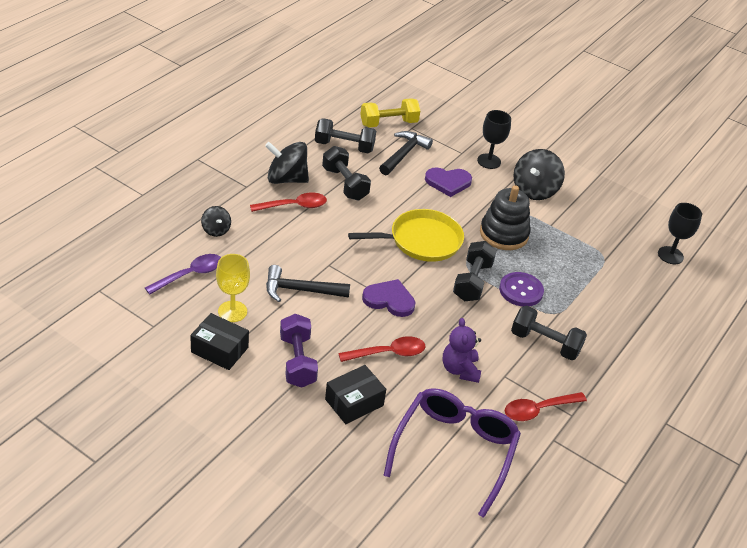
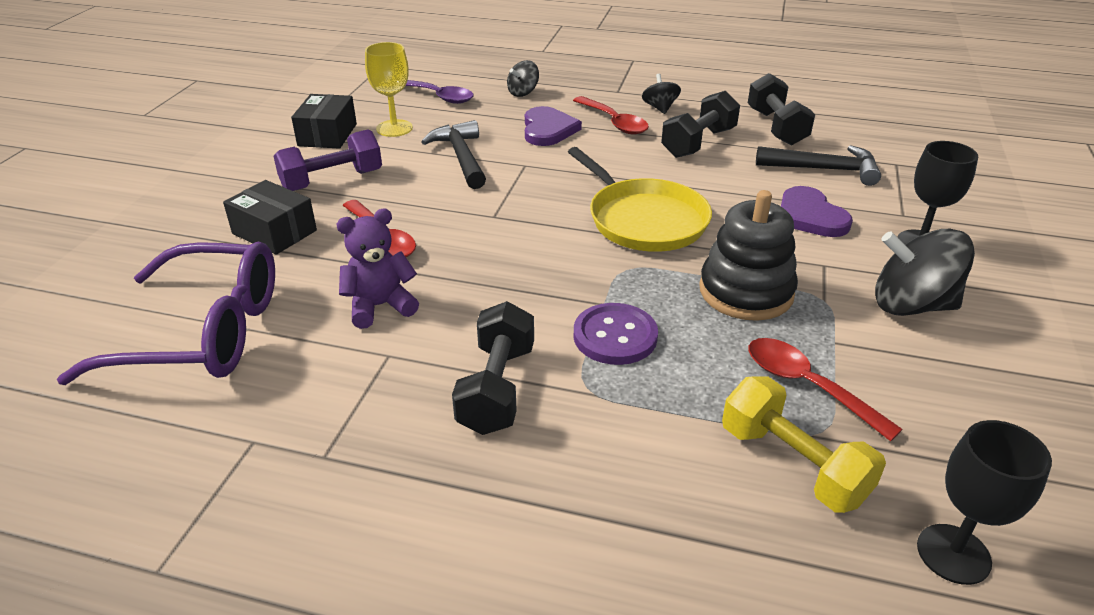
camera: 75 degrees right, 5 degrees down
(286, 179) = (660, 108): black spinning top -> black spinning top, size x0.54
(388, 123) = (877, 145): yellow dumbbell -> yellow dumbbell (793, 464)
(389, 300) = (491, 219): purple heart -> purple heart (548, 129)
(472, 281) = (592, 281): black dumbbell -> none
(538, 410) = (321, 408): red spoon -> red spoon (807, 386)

□ □ □ □ □

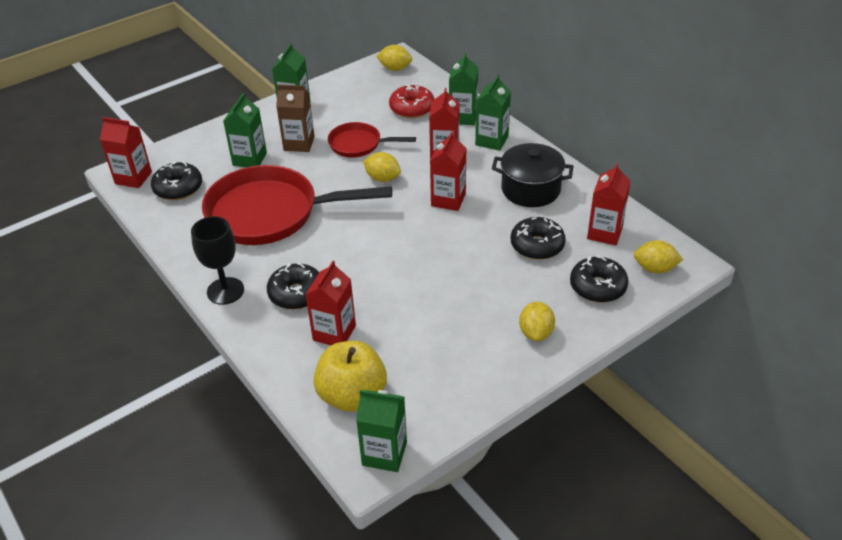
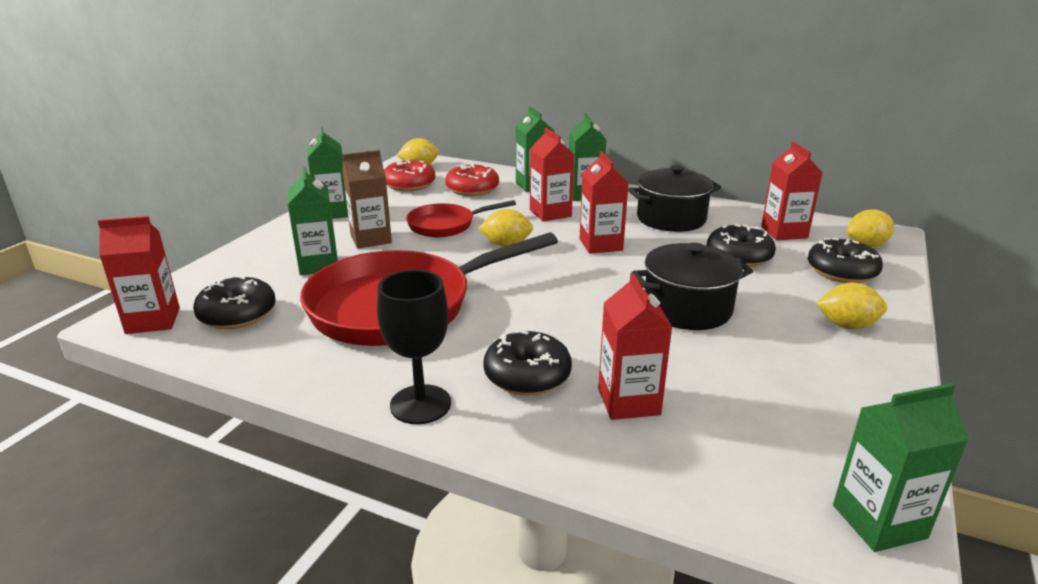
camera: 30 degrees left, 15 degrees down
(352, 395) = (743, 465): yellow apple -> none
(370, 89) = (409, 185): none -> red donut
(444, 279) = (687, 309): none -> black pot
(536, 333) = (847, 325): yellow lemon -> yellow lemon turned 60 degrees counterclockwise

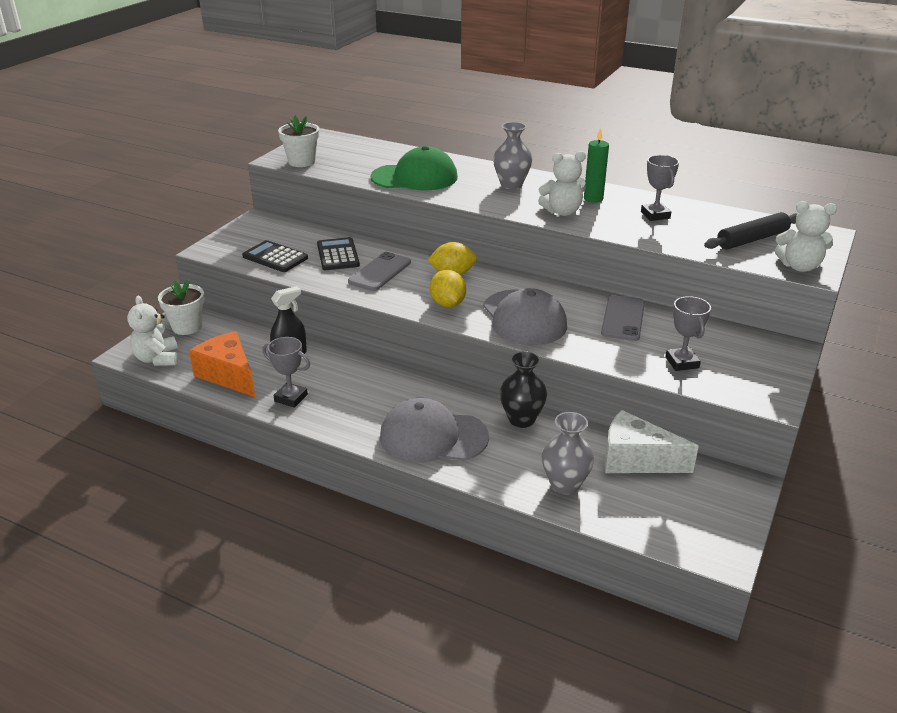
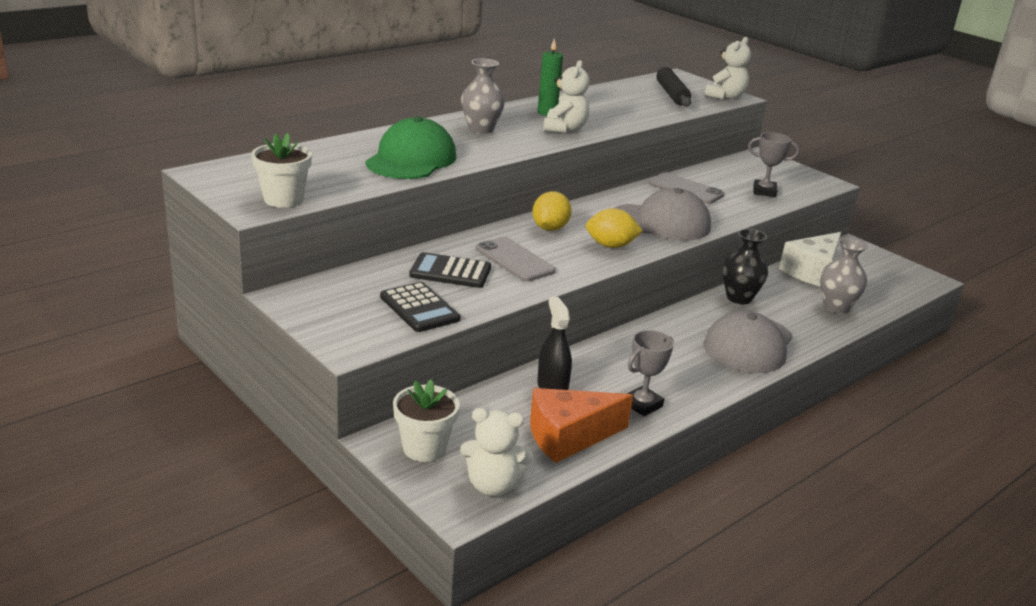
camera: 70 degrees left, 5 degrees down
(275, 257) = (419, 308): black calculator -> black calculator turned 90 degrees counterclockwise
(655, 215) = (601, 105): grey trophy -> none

□ □ □ □ □

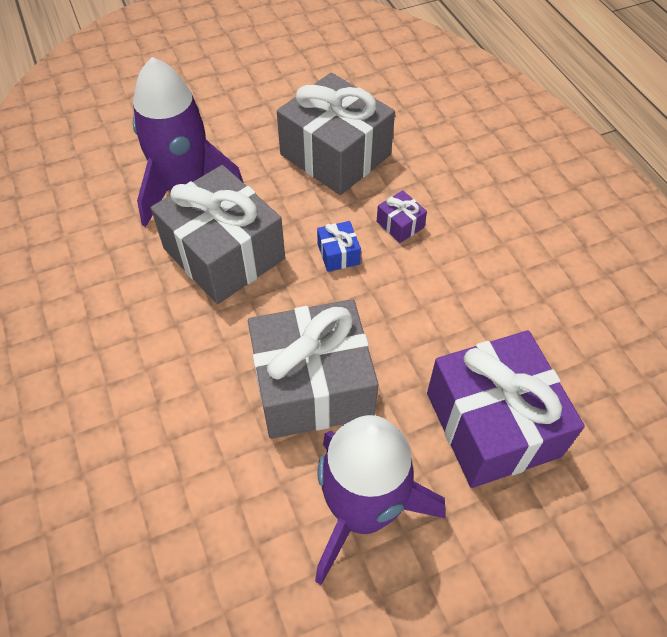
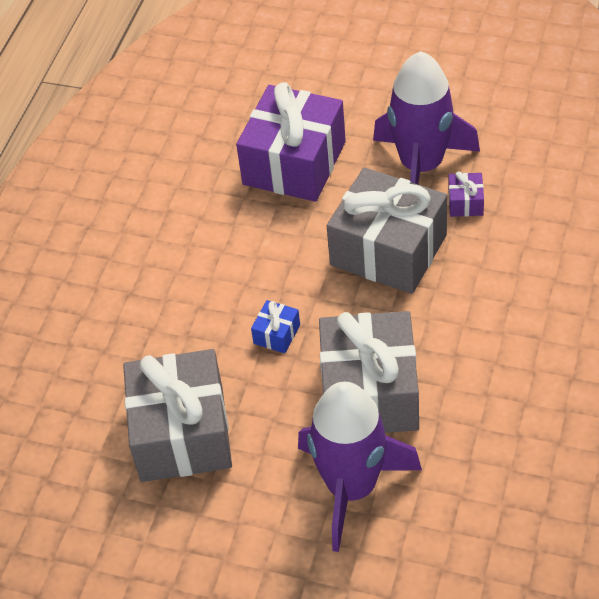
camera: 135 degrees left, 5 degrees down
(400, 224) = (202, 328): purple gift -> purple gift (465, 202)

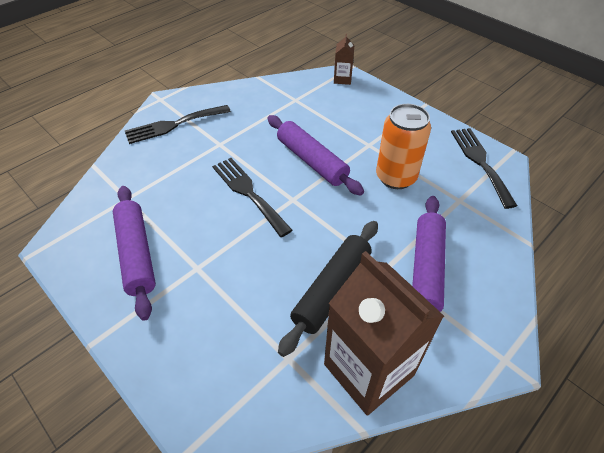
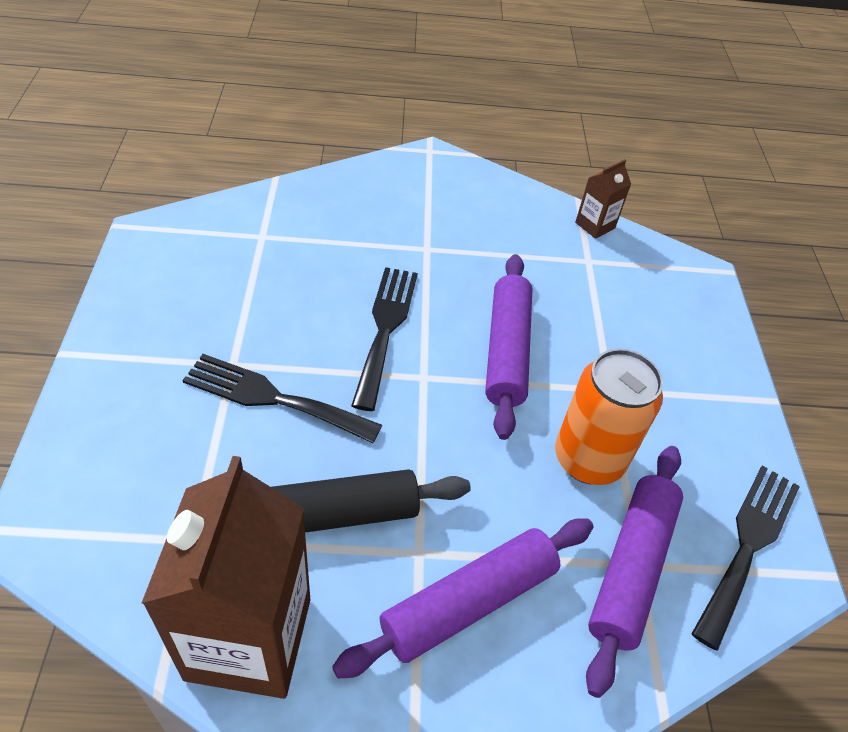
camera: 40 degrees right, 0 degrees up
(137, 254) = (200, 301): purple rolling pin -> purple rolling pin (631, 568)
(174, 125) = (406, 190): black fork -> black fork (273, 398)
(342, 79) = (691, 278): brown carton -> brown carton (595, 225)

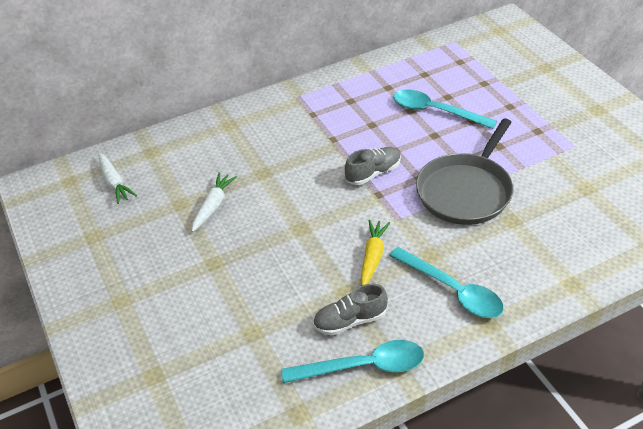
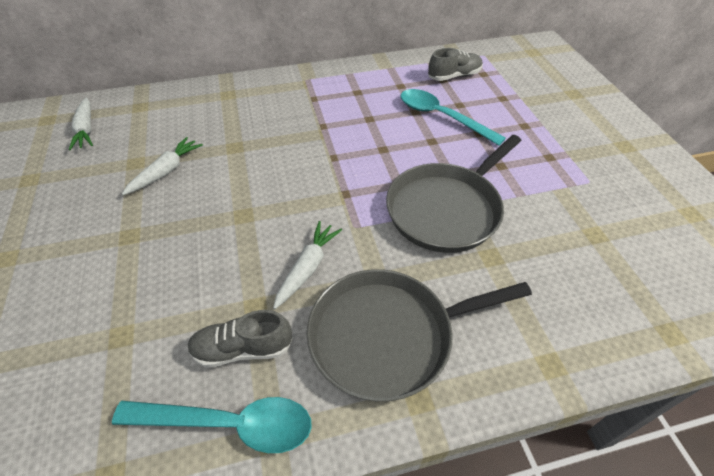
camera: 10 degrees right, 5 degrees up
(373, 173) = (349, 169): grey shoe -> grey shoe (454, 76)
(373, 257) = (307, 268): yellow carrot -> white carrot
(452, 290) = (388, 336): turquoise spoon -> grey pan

□ □ □ □ □

• [Problem details]: Above are some entries. Restate word for word the lines from the one holding "(444, 279) = (687, 309): none -> black pot" through the one holding "(655, 215) = (601, 105): grey trophy -> none", but not the pictures.

• [Result of the task]:
(444, 279) = (687, 309): none -> black pot
(536, 333) = (847, 325): yellow lemon -> yellow lemon turned 60 degrees counterclockwise

camera: 70 degrees left, 5 degrees down
(275, 257) = (419, 308): black calculator -> black calculator turned 90 degrees counterclockwise
(655, 215) = (601, 105): grey trophy -> none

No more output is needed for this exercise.